-- BEGIN --

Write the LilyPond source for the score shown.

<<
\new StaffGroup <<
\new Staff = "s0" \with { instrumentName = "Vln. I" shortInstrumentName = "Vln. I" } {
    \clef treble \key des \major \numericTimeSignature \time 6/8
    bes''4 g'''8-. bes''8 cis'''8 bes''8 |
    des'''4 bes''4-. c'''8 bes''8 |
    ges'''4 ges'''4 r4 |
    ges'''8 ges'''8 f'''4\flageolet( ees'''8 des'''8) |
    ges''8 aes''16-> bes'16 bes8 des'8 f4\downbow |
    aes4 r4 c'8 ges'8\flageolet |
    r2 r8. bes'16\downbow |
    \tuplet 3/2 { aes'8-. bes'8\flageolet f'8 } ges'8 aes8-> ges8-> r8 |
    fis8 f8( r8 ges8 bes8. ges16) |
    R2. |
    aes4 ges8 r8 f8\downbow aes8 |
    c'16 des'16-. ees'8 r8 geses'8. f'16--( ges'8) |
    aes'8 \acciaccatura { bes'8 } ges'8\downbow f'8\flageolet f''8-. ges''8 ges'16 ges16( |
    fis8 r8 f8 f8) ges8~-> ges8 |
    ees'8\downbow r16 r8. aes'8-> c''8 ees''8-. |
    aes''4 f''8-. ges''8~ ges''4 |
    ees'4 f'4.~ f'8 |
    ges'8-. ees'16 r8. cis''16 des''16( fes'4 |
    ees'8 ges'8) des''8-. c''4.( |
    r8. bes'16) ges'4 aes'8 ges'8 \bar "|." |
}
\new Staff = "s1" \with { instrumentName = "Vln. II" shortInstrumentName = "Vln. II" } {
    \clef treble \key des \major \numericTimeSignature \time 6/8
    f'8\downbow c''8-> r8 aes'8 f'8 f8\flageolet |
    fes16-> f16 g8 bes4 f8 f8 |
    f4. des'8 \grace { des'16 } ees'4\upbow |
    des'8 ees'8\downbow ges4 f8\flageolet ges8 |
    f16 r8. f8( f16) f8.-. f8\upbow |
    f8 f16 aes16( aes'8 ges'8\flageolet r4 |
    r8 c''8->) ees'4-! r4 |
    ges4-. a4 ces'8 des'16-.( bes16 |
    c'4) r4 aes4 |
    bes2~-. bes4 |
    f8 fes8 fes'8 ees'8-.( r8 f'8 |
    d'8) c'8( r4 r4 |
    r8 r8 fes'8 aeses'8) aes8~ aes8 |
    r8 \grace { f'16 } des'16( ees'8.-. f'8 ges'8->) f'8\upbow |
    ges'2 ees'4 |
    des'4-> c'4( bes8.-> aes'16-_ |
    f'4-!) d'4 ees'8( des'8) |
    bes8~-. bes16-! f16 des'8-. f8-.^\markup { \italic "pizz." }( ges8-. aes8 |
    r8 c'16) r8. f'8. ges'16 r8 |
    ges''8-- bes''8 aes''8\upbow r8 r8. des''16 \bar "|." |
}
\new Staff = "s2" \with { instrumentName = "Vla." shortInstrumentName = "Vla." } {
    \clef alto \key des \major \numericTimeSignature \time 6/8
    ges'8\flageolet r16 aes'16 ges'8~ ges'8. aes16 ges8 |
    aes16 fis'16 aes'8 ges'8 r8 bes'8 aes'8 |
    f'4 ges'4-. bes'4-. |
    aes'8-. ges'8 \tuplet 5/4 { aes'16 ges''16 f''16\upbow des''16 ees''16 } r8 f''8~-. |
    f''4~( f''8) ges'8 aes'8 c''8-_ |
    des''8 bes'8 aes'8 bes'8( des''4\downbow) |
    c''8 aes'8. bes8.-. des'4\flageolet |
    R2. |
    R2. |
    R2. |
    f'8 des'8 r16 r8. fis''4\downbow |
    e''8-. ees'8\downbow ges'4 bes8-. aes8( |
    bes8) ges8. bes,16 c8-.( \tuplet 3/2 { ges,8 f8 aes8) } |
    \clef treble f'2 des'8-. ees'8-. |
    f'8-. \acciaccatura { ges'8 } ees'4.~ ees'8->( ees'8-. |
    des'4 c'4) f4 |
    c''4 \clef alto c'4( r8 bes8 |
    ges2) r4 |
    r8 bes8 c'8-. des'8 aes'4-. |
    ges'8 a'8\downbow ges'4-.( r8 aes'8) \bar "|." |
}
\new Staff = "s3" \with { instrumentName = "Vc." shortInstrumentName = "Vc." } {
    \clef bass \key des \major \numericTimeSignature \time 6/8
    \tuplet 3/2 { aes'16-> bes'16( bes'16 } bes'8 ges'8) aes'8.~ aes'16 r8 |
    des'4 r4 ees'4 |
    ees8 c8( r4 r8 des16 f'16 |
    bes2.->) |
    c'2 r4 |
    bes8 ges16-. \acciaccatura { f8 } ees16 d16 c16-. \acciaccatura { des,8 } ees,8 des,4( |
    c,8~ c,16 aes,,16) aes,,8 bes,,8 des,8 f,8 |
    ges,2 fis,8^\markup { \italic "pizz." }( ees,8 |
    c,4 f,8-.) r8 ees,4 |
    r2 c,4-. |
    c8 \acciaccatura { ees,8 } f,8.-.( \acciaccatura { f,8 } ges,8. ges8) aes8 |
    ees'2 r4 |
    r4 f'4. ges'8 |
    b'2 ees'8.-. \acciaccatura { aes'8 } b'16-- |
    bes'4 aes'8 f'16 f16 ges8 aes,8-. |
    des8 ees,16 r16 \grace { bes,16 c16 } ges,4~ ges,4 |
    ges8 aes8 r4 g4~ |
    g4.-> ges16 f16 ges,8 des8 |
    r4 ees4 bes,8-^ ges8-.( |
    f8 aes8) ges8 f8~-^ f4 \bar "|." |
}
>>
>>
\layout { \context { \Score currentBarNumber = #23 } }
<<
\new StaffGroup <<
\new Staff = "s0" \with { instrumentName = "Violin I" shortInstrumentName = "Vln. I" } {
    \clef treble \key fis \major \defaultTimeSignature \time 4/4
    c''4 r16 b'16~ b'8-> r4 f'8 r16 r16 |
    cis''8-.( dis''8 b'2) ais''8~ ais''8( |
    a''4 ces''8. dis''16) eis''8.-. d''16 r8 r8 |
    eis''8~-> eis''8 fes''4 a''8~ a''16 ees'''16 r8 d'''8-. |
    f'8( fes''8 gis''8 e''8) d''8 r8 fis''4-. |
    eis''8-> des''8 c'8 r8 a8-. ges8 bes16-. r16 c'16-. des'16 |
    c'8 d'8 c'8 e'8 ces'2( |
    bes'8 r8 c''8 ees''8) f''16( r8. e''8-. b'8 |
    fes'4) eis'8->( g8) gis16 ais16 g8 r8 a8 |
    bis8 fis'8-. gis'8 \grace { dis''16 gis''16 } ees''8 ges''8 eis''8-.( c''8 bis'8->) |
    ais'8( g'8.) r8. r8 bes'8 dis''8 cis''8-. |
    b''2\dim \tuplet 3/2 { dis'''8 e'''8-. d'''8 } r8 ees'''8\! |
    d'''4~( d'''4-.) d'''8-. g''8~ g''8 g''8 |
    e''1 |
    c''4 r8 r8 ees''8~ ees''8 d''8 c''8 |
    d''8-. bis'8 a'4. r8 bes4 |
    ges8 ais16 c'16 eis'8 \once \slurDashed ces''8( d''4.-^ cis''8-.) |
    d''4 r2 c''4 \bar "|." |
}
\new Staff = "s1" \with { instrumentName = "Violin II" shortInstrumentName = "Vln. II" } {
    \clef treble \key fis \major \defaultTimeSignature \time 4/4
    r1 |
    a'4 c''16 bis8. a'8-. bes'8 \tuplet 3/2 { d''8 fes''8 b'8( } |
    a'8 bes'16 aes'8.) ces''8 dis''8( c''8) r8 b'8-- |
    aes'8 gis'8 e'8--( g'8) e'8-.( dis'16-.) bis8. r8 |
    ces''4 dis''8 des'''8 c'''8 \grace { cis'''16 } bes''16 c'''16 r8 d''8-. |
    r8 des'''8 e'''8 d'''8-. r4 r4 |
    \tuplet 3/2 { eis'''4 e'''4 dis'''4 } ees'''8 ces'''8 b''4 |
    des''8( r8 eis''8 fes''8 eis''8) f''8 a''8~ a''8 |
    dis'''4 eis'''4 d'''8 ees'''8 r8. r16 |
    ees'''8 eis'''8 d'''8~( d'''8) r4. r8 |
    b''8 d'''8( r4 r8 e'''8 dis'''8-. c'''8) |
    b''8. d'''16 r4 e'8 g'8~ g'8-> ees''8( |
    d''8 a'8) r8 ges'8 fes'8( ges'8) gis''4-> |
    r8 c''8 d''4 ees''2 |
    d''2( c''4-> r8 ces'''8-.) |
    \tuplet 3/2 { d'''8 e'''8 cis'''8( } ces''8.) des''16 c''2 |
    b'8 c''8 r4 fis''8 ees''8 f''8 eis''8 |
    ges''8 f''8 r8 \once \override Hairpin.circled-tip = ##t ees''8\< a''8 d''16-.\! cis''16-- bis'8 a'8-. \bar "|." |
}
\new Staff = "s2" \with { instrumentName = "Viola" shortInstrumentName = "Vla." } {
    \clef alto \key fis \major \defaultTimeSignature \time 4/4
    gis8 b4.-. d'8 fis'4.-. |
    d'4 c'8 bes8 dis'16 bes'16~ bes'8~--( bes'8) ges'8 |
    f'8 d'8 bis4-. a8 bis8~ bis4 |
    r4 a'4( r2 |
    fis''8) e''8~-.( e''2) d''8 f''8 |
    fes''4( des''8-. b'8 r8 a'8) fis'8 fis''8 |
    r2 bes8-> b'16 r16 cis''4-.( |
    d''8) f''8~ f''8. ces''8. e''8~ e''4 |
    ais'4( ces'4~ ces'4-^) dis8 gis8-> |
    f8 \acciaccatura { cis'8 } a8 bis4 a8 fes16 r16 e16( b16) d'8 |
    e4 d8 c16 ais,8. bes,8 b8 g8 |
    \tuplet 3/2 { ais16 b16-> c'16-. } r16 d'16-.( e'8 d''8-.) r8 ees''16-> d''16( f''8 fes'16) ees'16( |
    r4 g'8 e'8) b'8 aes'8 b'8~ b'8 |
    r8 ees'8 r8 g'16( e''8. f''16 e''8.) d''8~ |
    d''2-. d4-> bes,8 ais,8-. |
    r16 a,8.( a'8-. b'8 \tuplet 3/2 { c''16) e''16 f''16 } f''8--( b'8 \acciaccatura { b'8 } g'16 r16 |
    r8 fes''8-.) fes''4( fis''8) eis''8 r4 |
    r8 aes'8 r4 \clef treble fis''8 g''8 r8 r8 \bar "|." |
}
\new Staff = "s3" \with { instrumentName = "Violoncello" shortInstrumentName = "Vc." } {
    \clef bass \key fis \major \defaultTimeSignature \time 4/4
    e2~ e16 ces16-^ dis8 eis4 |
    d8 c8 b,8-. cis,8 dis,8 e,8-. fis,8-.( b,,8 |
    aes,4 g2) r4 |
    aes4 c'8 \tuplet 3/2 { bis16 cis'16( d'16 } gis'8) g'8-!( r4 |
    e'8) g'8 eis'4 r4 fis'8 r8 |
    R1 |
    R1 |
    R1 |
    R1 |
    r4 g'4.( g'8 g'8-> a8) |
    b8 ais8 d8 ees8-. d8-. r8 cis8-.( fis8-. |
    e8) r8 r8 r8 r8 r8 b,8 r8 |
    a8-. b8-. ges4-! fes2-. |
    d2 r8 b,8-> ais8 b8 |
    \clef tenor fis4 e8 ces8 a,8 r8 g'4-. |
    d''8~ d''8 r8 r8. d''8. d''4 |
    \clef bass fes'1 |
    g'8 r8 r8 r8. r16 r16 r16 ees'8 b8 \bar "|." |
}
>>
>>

-- END --

Please list every line of the material above that contains the string "numericTimeSignature".

    \clef treble \key des \major \numericTimeSignature \time 6/8
    \clef treble \key des \major \numericTimeSignature \time 6/8
    \clef alto \key des \major \numericTimeSignature \time 6/8
    \clef bass \key des \major \numericTimeSignature \time 6/8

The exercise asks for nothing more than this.